Items from a dataset:
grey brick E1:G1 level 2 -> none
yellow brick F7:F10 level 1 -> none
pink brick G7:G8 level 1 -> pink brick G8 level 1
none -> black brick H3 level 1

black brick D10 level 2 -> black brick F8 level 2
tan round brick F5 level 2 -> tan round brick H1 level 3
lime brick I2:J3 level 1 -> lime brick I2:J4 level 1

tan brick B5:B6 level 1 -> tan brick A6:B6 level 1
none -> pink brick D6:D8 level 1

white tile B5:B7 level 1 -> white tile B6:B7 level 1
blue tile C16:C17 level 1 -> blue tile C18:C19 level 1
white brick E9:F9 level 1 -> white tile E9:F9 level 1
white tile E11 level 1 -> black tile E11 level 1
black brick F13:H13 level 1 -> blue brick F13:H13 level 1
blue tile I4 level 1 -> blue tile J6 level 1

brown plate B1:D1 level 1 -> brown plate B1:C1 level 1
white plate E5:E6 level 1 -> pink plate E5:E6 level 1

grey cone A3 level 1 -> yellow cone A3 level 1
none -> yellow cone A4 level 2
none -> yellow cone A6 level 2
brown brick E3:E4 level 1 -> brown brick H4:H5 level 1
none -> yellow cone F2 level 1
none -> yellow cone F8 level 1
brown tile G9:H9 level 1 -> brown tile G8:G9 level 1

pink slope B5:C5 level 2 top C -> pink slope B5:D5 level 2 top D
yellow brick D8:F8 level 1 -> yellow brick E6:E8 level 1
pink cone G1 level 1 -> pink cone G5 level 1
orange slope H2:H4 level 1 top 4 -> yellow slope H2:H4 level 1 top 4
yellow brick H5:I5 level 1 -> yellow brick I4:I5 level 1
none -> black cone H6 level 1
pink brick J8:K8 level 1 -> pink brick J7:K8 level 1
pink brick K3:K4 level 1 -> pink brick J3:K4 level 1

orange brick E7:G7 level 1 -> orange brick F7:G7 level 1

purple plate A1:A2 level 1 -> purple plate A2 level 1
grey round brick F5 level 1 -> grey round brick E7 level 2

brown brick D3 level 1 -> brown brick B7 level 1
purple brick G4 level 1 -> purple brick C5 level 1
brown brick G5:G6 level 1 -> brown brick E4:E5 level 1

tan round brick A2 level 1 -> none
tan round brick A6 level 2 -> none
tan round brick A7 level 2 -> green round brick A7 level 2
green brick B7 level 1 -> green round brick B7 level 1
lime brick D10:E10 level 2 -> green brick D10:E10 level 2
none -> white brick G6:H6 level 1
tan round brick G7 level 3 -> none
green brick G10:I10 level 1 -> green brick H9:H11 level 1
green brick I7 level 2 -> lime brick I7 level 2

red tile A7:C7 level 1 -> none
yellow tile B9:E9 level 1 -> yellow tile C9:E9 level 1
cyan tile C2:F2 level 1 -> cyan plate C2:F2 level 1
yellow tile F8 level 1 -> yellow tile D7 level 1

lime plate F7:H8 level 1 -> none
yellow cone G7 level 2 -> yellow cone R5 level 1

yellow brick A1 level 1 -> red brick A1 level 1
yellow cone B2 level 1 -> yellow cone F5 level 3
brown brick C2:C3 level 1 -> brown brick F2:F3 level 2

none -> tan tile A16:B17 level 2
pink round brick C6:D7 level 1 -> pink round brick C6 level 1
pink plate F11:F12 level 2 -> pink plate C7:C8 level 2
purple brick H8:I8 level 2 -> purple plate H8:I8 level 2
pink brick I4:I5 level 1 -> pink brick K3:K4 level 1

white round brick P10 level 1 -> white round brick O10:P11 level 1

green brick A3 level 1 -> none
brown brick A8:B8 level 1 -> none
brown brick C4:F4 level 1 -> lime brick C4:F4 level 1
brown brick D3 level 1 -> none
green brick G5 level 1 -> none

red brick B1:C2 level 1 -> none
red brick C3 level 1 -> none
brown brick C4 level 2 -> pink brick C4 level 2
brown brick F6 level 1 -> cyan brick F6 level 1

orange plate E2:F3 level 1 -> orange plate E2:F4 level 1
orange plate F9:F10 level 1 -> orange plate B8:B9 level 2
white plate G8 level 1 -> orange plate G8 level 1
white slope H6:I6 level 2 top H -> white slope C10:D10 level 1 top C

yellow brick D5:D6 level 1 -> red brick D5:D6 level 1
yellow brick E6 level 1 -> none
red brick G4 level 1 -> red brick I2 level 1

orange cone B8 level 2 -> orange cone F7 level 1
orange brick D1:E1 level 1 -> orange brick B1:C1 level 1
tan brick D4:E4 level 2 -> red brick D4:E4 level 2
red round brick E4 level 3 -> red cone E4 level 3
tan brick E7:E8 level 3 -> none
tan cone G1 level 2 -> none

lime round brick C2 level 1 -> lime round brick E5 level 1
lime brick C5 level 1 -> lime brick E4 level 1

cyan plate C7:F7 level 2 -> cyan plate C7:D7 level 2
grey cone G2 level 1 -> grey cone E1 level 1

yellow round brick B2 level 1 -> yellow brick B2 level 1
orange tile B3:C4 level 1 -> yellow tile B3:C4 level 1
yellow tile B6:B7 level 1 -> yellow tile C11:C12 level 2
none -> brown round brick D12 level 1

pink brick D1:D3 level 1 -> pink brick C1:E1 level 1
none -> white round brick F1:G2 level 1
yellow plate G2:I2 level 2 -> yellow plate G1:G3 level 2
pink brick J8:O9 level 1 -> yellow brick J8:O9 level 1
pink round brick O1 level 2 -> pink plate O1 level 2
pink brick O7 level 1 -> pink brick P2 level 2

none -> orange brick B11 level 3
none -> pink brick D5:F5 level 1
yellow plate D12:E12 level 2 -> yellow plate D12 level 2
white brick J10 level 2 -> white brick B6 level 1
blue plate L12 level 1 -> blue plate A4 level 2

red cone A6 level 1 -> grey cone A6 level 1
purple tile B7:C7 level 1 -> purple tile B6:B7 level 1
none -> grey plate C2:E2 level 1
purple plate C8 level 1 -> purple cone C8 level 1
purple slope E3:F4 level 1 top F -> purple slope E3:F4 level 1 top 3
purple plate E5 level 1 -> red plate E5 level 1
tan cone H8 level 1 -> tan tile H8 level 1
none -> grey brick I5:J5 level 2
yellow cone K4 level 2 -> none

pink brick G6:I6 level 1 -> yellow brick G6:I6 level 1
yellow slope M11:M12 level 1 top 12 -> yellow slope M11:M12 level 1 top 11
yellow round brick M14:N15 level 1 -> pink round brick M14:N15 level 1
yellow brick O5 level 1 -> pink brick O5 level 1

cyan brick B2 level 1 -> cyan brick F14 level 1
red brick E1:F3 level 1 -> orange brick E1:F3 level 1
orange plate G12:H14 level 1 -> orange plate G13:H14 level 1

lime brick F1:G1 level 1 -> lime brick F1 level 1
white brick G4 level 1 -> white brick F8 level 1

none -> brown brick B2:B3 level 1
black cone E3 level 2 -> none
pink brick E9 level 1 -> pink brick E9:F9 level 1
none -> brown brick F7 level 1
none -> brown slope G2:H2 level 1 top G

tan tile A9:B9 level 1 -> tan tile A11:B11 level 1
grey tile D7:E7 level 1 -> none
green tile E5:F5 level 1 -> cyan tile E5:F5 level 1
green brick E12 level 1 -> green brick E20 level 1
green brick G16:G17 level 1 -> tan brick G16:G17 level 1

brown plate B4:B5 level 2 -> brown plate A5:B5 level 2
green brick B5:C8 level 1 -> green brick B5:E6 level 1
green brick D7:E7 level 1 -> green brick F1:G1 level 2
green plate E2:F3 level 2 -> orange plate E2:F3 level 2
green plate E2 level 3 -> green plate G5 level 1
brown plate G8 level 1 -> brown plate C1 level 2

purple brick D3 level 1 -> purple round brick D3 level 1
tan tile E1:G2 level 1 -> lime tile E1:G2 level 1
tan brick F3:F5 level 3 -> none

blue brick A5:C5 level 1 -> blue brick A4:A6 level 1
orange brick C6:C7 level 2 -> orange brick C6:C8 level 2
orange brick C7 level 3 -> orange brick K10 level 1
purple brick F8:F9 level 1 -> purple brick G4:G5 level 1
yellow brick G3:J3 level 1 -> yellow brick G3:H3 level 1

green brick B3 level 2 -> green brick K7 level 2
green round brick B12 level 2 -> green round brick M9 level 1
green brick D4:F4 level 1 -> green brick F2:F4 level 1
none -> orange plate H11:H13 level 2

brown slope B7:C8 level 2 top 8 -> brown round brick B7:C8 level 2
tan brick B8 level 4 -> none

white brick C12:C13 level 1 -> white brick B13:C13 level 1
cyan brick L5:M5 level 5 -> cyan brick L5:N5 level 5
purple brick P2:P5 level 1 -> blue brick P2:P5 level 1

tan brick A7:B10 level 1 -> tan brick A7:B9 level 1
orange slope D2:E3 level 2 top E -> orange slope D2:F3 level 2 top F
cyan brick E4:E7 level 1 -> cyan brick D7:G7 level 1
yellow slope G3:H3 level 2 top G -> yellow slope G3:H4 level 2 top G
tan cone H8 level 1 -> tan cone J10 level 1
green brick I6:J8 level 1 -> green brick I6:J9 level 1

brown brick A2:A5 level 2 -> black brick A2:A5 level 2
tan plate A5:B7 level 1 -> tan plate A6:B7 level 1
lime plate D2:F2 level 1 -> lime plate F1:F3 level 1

== THE TASK ==
Which lines above run from the one containing "none -> white brick G6:H6 level 1" to the one containing "pink plate F11:F12"? Give them again exactly, both ends included.

== ANSWER SECTION ==
none -> white brick G6:H6 level 1
tan round brick G7 level 3 -> none
green brick G10:I10 level 1 -> green brick H9:H11 level 1
green brick I7 level 2 -> lime brick I7 level 2

red tile A7:C7 level 1 -> none
yellow tile B9:E9 level 1 -> yellow tile C9:E9 level 1
cyan tile C2:F2 level 1 -> cyan plate C2:F2 level 1
yellow tile F8 level 1 -> yellow tile D7 level 1

lime plate F7:H8 level 1 -> none
yellow cone G7 level 2 -> yellow cone R5 level 1

yellow brick A1 level 1 -> red brick A1 level 1
yellow cone B2 level 1 -> yellow cone F5 level 3
brown brick C2:C3 level 1 -> brown brick F2:F3 level 2

none -> tan tile A16:B17 level 2
pink round brick C6:D7 level 1 -> pink round brick C6 level 1
pink plate F11:F12 level 2 -> pink plate C7:C8 level 2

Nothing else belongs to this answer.